_What you are asked to do_
Repeat the listing exactly. Pictures stay out of your copy.

_Collected material_
+++

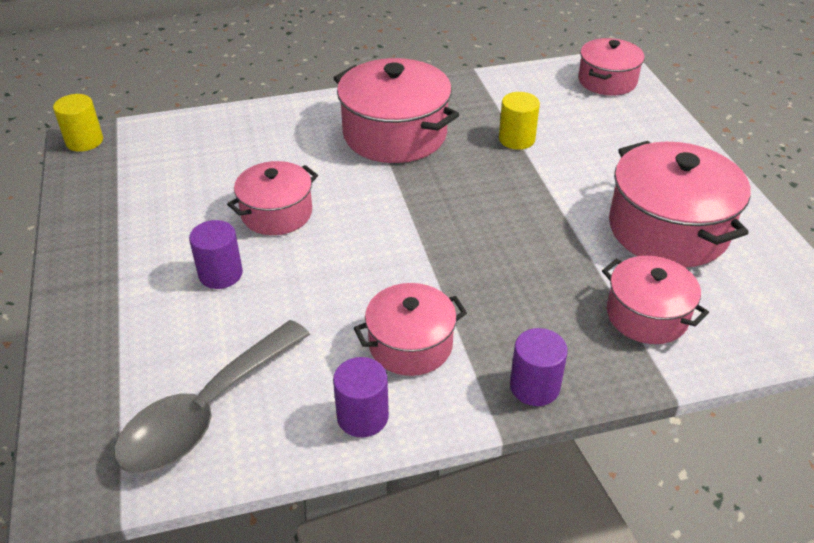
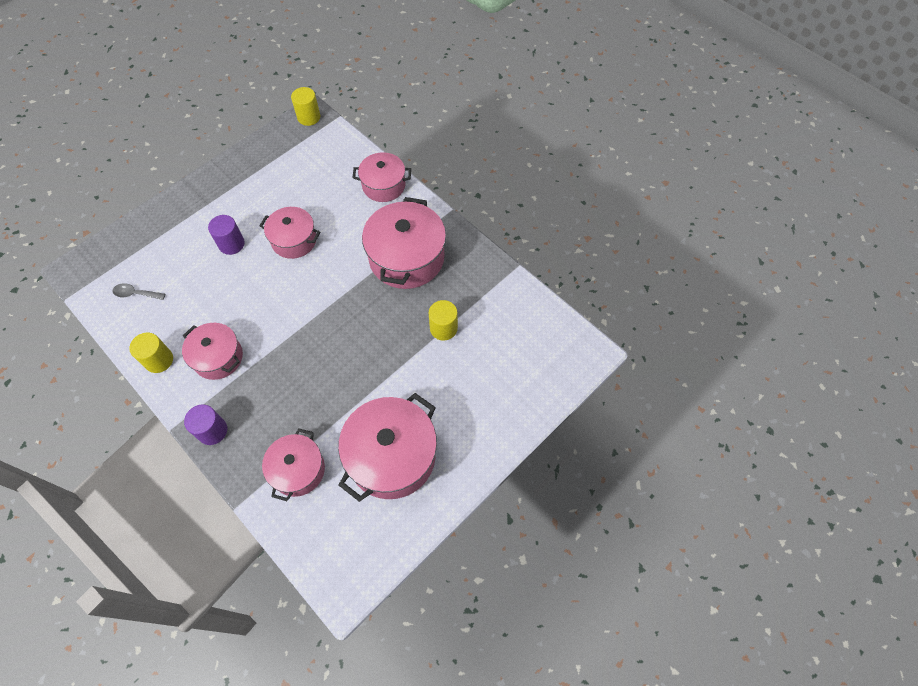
camera: 60 degrees right, 20 degrees up
(205, 412) = (136, 294): grey spoon -> grey spoon, size x0.42
(362, 416) = (159, 360): purple cylinder -> yellow cylinder
(607, 81) = (560, 356): pink pot -> pink pot (384, 185)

+++

_Response to this exercise_
camera: 60 degrees right, 20 degrees up
(205, 412) = (136, 294): grey spoon -> grey spoon, size x0.42
(362, 416) = (159, 360): purple cylinder -> yellow cylinder
(607, 81) = (560, 356): pink pot -> pink pot (384, 185)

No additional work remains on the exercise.